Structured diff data
____
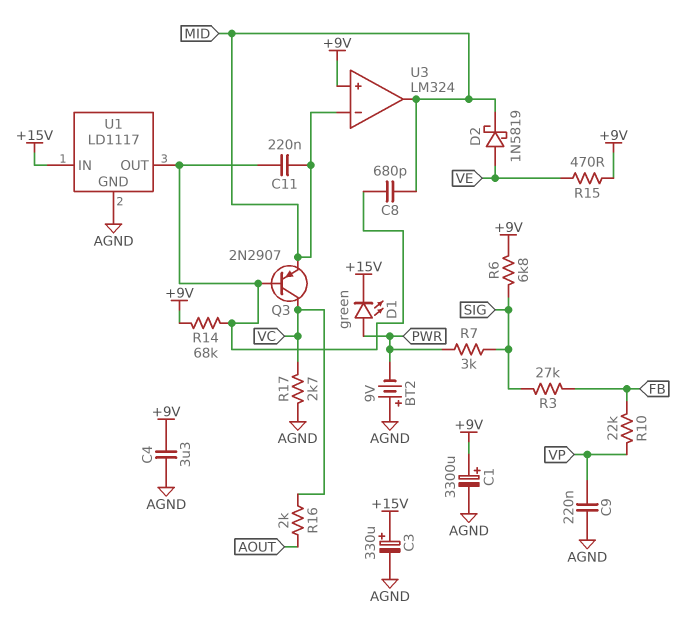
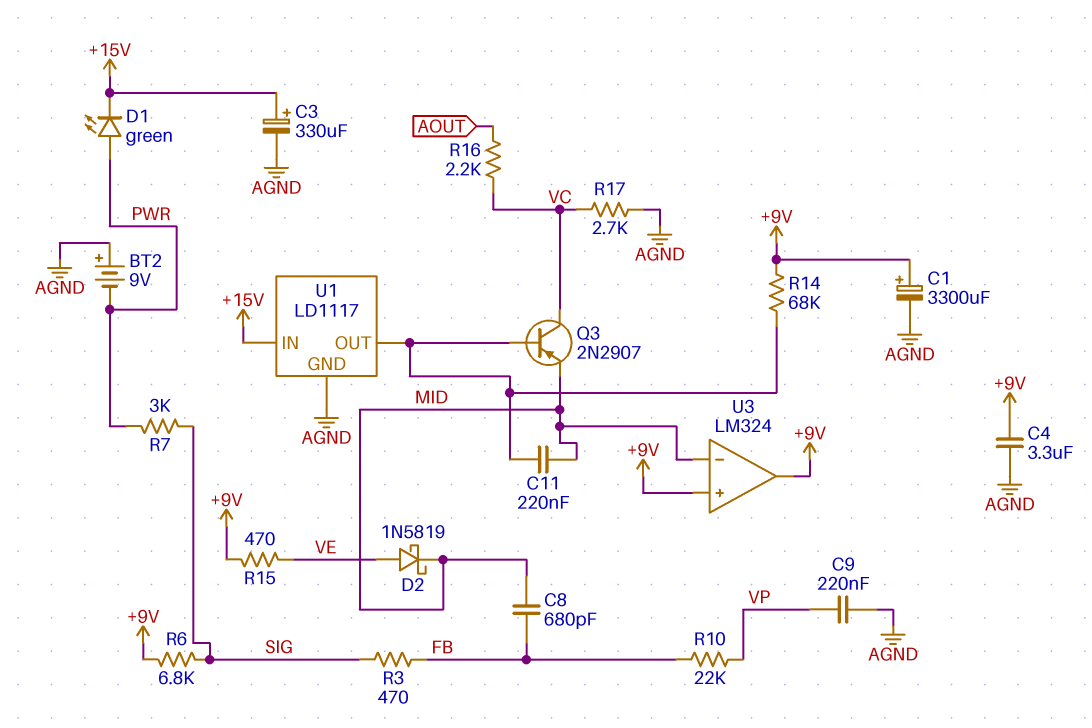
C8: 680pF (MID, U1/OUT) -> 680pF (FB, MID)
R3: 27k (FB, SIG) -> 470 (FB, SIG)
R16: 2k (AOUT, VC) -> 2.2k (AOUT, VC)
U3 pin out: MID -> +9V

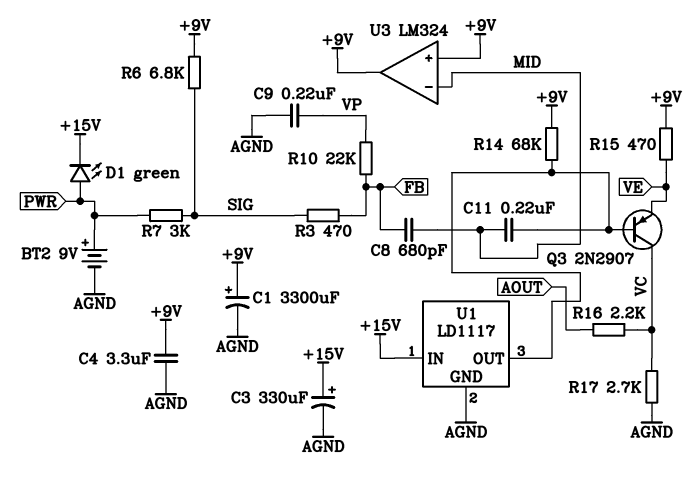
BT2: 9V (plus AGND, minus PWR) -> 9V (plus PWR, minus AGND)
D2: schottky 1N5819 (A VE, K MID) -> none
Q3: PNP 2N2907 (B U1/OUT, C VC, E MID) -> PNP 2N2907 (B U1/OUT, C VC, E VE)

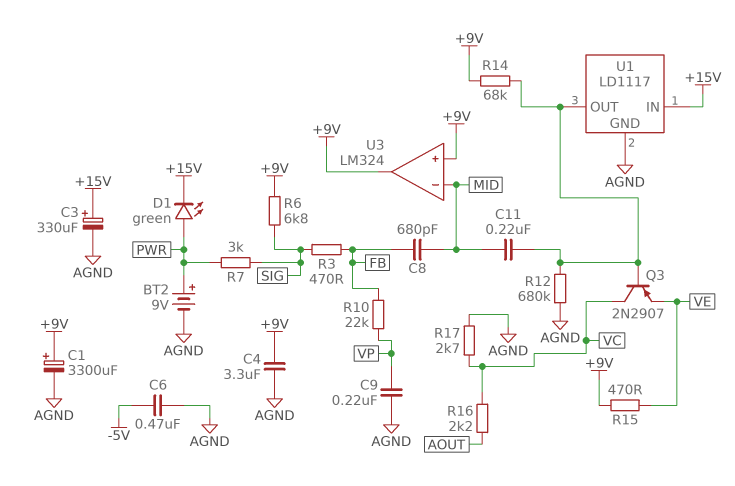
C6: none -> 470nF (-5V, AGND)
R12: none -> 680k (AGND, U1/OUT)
____
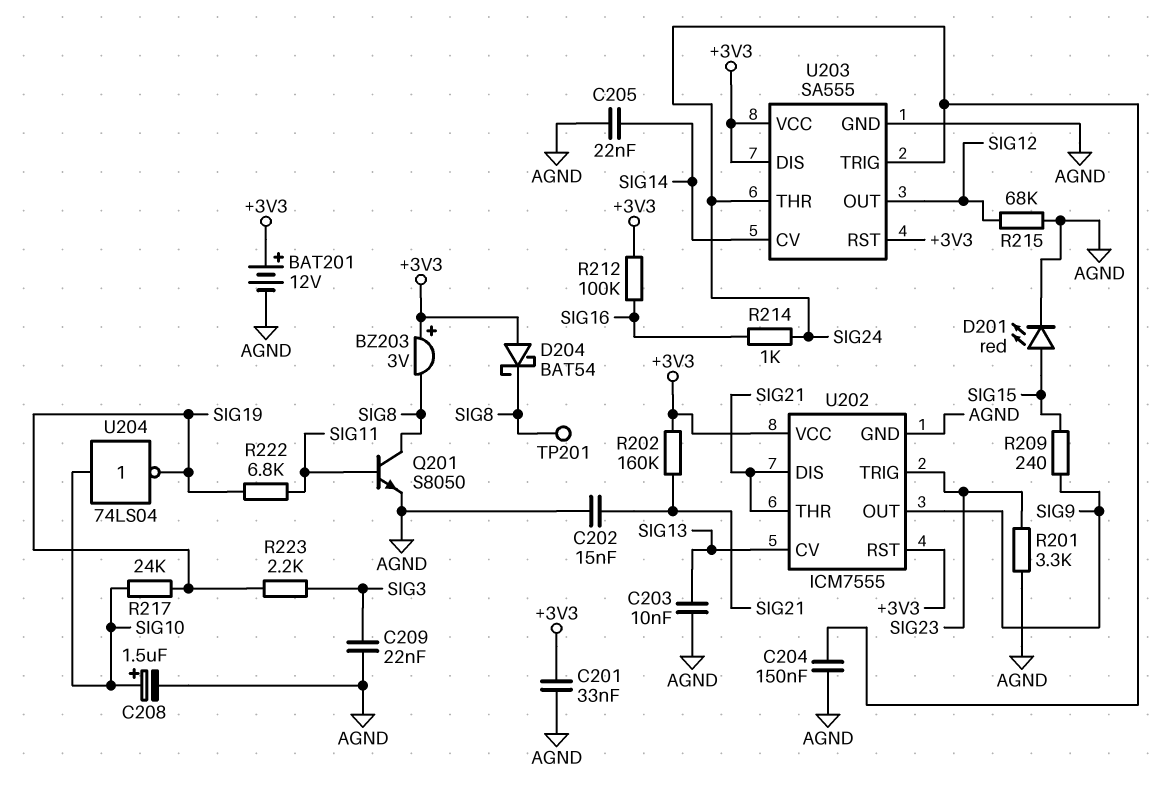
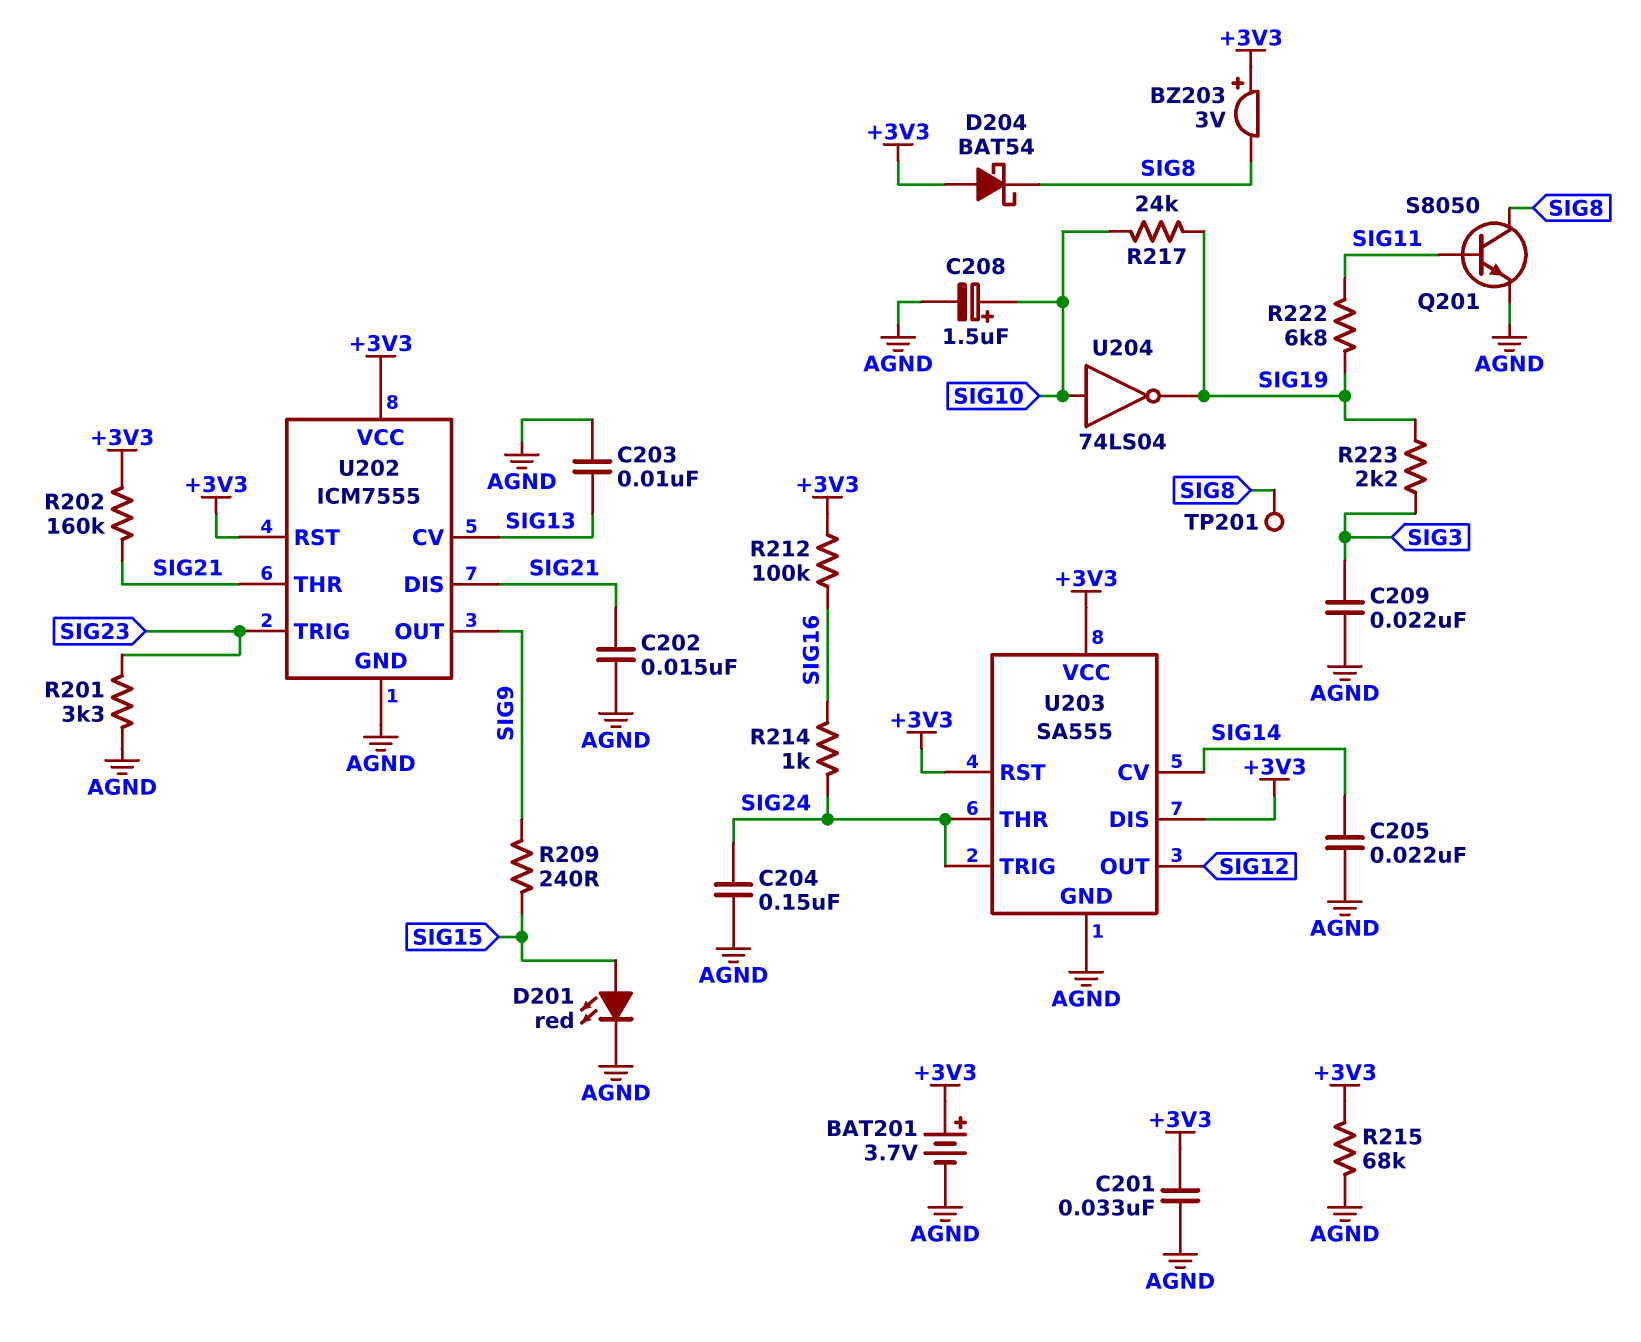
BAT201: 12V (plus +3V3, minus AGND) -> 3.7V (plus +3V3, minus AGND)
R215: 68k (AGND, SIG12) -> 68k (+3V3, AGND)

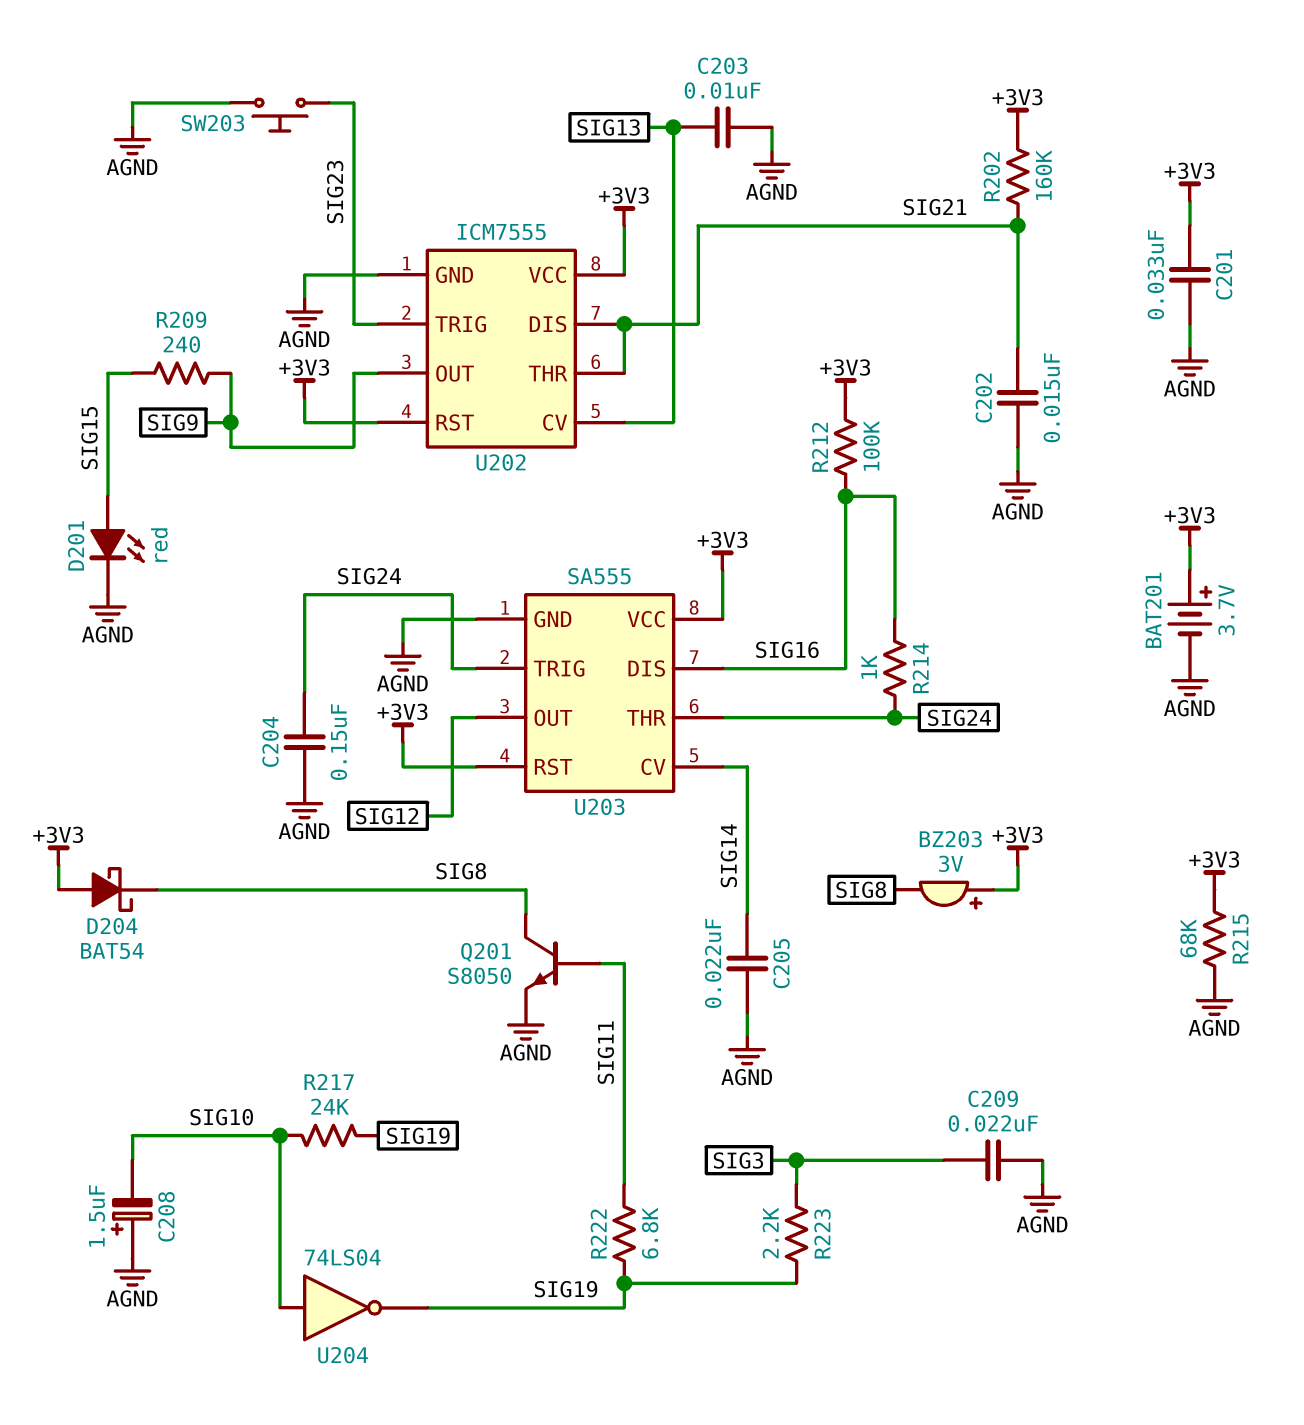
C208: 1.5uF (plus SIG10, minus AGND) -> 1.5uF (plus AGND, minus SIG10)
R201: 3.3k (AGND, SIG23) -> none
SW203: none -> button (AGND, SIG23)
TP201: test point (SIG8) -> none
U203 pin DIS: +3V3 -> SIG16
____
● **TASK STATEMENT**:
Give again the stretch of the entries above that begins at the line with "D2: schottky 1N5819 (A VE, K MID) -> none" and ends at the line with "R12: none -> 680k (AGND, U1/OUT)", word for word, with no pictures.

● **RESPONSE TO THIS EXERCISE**:
D2: schottky 1N5819 (A VE, K MID) -> none
Q3: PNP 2N2907 (B U1/OUT, C VC, E MID) -> PNP 2N2907 (B U1/OUT, C VC, E VE)

C6: none -> 470nF (-5V, AGND)
R12: none -> 680k (AGND, U1/OUT)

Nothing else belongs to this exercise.